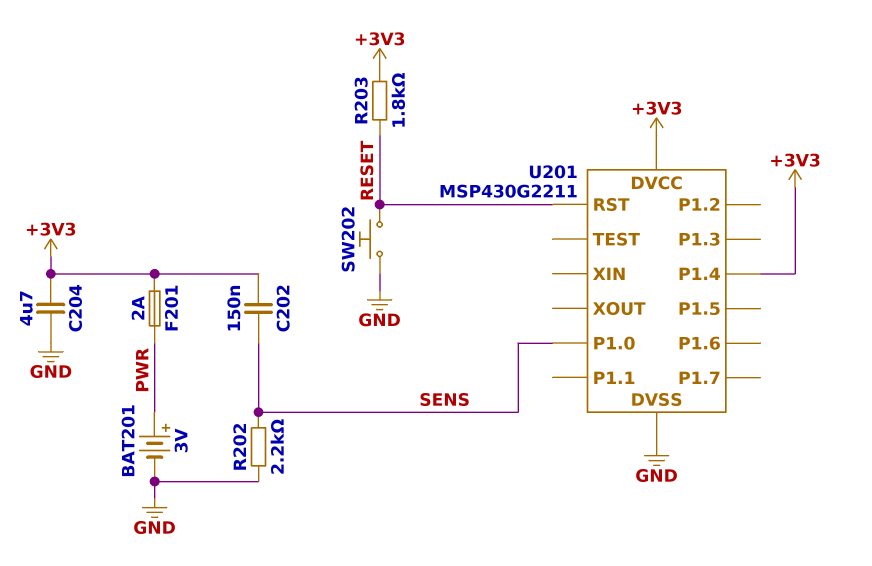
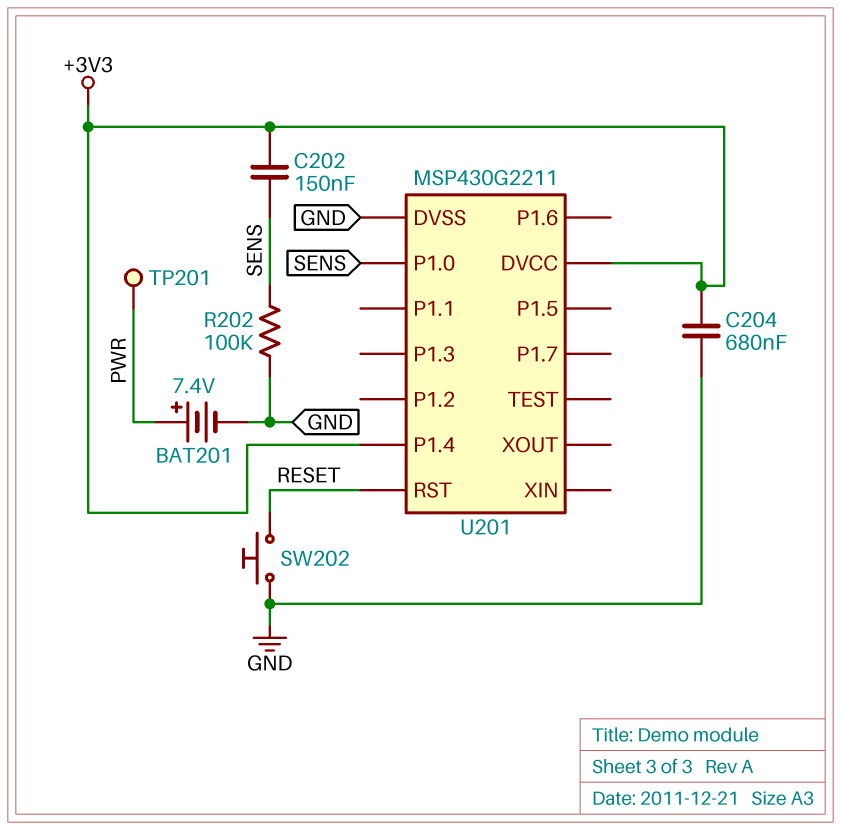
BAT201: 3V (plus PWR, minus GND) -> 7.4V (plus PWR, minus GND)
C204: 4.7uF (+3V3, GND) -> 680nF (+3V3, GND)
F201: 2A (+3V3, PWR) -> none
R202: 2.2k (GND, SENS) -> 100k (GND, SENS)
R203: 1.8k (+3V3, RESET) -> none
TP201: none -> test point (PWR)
━━━━━━━━━━
## Directions for this task:
An exact repeat of the lines from the one containing "R202: 2.2k (GND, SENS) -> 100k (GND, SENS)" through the final line above, both included, is the whole answer.

## Exercise result:
R202: 2.2k (GND, SENS) -> 100k (GND, SENS)
R203: 1.8k (+3V3, RESET) -> none
TP201: none -> test point (PWR)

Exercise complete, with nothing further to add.